◆ **SUPPLIED RECORDS**
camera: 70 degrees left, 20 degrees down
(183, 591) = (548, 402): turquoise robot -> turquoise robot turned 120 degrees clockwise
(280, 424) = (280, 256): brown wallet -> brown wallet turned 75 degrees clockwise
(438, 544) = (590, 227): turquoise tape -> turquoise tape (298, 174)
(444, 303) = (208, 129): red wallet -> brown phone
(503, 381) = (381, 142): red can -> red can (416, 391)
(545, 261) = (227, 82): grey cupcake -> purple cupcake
==
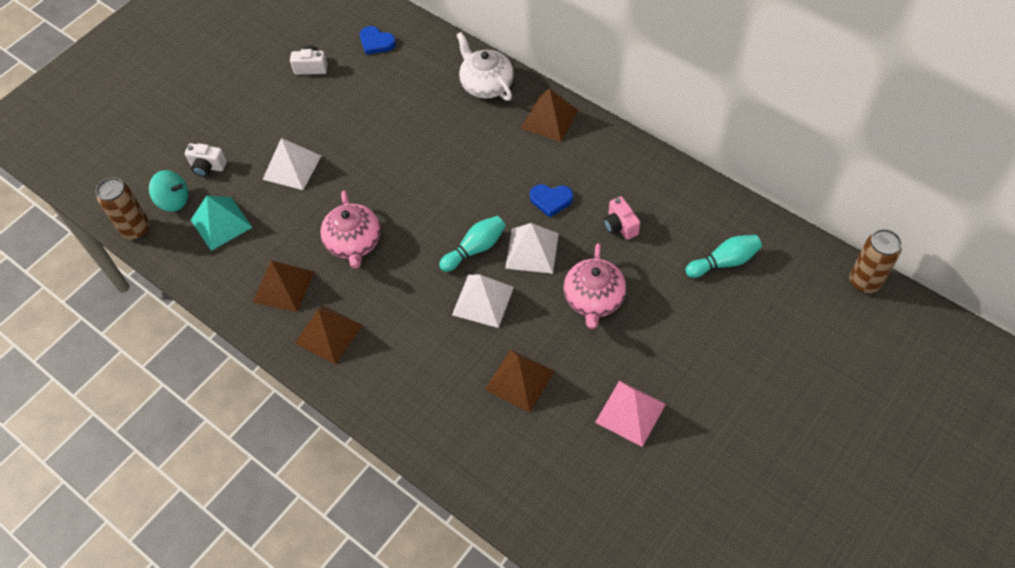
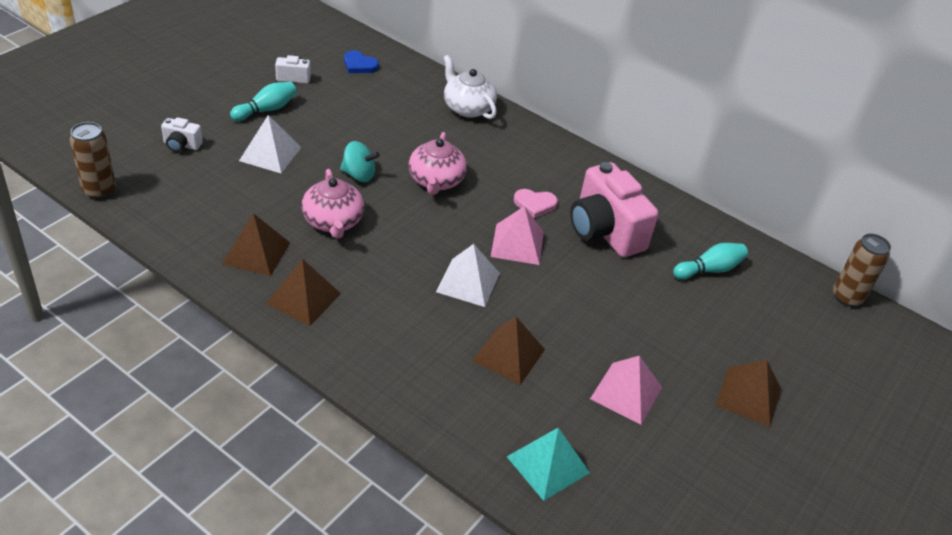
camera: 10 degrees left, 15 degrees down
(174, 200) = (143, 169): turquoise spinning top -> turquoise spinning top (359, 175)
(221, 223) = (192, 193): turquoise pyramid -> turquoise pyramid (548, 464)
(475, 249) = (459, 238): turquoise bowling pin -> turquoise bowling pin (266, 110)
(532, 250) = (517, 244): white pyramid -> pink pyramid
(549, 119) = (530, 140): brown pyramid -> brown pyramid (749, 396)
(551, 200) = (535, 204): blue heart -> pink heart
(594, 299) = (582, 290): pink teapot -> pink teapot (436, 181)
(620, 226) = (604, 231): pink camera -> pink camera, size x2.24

◆ **PROBLEM TO WORK ON**
Go through the entries and return each line where the word "left" occurs.

◆ **ANSWER**
camera: 70 degrees left, 20 degrees down
camera: 10 degrees left, 15 degrees down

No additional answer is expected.